BEGIN Extracted material
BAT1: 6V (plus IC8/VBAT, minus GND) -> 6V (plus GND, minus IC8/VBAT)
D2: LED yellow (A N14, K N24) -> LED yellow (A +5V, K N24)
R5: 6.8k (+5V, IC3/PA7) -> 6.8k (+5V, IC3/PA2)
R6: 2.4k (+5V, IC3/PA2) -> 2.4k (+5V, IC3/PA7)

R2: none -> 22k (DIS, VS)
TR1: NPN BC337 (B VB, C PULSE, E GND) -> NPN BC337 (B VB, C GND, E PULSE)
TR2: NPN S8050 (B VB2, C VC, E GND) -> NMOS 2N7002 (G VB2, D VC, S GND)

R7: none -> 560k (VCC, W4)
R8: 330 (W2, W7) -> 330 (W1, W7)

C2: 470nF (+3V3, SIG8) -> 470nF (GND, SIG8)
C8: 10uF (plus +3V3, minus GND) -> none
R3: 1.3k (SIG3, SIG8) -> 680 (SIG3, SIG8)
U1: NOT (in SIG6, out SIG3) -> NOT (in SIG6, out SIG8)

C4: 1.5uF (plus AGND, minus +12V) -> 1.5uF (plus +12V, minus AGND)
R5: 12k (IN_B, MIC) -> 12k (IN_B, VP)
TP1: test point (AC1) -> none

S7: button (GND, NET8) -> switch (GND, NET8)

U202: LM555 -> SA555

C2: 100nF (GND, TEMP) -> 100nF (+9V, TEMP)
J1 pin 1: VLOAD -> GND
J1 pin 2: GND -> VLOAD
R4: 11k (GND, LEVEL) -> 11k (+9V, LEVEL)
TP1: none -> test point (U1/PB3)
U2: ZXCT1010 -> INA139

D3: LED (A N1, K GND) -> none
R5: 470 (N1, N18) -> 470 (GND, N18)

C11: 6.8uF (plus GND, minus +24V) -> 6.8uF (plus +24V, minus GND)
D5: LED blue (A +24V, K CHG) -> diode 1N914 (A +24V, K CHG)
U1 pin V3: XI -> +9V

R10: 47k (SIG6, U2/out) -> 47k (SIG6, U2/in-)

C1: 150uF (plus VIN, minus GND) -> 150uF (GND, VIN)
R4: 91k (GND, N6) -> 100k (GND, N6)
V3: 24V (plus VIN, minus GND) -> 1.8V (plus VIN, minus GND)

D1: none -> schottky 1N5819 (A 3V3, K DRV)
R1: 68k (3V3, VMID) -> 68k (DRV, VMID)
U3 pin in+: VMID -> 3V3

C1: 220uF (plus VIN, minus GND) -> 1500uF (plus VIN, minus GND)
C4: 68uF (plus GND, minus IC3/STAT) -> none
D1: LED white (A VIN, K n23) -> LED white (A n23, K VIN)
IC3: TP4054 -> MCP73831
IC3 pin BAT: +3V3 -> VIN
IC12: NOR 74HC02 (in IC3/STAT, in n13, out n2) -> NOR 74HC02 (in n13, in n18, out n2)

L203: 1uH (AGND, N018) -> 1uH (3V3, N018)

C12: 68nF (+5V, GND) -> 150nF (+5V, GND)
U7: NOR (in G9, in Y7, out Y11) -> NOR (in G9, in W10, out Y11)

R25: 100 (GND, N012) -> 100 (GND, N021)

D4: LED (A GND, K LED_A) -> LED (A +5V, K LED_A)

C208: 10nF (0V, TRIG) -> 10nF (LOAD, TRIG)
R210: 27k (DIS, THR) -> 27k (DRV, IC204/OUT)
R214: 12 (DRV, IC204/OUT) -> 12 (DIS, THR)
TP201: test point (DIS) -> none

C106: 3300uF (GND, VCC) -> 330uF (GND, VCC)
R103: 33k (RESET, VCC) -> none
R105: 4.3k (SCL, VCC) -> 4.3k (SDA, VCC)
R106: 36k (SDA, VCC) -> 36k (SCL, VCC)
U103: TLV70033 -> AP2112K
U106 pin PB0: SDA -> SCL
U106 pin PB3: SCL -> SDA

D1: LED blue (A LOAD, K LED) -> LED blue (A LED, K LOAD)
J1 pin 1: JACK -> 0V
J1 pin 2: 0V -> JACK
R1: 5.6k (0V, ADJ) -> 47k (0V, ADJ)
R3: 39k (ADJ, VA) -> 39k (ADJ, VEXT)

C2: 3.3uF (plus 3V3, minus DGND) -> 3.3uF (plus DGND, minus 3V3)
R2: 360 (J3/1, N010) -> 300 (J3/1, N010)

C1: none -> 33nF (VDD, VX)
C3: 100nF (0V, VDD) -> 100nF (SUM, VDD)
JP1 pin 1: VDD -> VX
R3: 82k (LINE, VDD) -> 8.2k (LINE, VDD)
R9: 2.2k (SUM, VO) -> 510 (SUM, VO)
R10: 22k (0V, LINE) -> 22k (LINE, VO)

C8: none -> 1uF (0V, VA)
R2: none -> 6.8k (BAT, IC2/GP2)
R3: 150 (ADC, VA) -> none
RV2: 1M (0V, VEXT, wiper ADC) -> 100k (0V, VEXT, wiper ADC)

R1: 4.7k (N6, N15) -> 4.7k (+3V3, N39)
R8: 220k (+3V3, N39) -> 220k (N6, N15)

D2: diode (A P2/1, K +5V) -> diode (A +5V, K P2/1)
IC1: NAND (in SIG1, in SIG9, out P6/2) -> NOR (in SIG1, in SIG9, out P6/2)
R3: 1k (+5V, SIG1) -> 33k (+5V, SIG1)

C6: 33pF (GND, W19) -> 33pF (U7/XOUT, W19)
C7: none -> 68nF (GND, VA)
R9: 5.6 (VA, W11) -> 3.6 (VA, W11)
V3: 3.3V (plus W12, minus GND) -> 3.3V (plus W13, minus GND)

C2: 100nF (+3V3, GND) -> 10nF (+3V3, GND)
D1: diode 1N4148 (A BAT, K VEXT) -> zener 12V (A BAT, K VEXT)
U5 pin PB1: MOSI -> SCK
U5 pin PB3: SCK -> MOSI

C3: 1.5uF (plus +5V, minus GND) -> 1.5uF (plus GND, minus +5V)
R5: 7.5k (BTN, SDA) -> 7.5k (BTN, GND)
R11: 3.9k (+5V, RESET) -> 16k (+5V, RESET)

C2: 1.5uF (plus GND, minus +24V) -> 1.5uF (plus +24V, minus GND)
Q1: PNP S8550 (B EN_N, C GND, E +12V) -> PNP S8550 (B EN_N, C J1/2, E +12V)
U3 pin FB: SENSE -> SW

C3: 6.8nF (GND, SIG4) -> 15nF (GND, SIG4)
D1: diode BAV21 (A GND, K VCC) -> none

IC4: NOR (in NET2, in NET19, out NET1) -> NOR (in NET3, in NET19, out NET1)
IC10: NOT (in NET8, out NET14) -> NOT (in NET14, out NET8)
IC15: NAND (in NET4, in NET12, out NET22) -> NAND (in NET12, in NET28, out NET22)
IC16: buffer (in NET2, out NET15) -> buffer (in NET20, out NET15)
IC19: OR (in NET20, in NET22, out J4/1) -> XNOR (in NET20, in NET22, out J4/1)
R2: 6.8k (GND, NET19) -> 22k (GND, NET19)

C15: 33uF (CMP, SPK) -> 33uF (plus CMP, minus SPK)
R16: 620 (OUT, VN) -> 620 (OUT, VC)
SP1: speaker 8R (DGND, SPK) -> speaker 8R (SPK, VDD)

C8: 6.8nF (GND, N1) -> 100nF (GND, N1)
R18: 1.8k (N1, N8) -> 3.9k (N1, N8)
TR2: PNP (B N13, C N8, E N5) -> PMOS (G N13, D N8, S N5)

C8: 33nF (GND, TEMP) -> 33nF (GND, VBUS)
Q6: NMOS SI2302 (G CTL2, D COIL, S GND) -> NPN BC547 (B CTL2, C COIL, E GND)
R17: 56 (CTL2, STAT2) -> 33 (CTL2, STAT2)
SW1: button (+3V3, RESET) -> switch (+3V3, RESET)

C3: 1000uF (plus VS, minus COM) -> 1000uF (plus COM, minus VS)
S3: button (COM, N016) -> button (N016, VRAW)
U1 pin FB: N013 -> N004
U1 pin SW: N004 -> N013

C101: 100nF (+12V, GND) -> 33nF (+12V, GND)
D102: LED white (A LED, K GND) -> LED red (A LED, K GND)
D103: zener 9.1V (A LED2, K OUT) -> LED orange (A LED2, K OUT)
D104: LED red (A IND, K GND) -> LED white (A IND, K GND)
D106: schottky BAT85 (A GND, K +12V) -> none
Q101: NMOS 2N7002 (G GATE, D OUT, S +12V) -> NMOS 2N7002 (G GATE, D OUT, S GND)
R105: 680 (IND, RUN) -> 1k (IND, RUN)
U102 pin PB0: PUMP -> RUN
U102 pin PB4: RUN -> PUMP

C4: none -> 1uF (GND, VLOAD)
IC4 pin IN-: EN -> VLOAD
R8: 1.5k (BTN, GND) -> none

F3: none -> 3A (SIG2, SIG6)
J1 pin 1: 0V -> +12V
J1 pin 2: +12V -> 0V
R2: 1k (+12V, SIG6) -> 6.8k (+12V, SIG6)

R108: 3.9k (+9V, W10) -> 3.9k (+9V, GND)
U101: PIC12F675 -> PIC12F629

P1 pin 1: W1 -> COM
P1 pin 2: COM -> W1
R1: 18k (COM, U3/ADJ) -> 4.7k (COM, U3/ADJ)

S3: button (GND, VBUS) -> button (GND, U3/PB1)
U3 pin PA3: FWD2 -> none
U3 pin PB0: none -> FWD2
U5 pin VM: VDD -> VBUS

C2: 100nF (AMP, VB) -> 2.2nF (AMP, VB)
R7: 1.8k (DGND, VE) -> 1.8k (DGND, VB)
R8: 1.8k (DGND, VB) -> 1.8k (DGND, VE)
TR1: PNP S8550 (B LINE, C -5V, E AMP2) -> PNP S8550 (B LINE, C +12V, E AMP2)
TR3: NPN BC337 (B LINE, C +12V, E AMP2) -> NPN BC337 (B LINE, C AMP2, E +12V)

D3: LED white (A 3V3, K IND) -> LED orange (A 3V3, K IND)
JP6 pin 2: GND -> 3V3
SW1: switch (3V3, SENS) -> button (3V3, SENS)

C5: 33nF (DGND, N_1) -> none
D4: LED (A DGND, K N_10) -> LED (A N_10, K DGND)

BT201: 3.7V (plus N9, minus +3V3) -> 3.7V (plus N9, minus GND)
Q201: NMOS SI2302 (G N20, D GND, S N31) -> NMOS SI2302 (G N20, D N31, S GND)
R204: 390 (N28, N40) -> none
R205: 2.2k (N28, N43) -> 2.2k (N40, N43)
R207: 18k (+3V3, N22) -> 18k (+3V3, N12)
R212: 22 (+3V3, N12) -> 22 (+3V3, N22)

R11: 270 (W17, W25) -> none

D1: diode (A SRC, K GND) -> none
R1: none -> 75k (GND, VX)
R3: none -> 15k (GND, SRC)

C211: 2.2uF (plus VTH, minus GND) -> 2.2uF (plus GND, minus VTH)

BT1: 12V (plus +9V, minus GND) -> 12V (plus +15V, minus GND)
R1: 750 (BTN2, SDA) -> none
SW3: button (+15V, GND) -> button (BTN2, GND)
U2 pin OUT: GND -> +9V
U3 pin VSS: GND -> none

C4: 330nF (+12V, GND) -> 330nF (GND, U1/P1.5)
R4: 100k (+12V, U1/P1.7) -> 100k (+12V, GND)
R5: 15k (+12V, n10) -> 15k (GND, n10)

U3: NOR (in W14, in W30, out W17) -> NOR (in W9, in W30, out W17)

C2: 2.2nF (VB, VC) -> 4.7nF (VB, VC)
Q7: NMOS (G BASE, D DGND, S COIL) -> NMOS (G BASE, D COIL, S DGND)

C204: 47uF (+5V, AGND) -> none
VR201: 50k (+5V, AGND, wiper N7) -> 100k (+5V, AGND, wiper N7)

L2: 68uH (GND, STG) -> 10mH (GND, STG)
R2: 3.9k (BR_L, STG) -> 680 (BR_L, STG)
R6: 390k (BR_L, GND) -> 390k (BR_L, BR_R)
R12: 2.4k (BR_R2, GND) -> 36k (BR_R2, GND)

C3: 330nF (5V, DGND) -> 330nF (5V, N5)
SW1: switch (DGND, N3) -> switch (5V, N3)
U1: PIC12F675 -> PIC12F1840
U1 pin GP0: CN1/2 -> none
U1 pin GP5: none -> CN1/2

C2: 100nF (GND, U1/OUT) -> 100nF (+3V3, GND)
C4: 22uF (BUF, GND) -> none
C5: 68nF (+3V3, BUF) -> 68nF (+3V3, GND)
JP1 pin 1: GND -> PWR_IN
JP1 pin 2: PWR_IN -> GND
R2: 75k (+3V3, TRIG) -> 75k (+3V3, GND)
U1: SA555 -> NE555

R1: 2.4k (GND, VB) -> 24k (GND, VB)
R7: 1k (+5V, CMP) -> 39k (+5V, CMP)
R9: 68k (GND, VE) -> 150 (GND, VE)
END Extracted material
* Your task: Extract from the records above the lines from the one containing "V3: 24V (plus" to the one containing "C1: 220uF (plus", both lines included, exactly as they appear and with nothing else.

* Solution for this exercise:
V3: 24V (plus VIN, minus GND) -> 1.8V (plus VIN, minus GND)

D1: none -> schottky 1N5819 (A 3V3, K DRV)
R1: 68k (3V3, VMID) -> 68k (DRV, VMID)
U3 pin in+: VMID -> 3V3

C1: 220uF (plus VIN, minus GND) -> 1500uF (plus VIN, minus GND)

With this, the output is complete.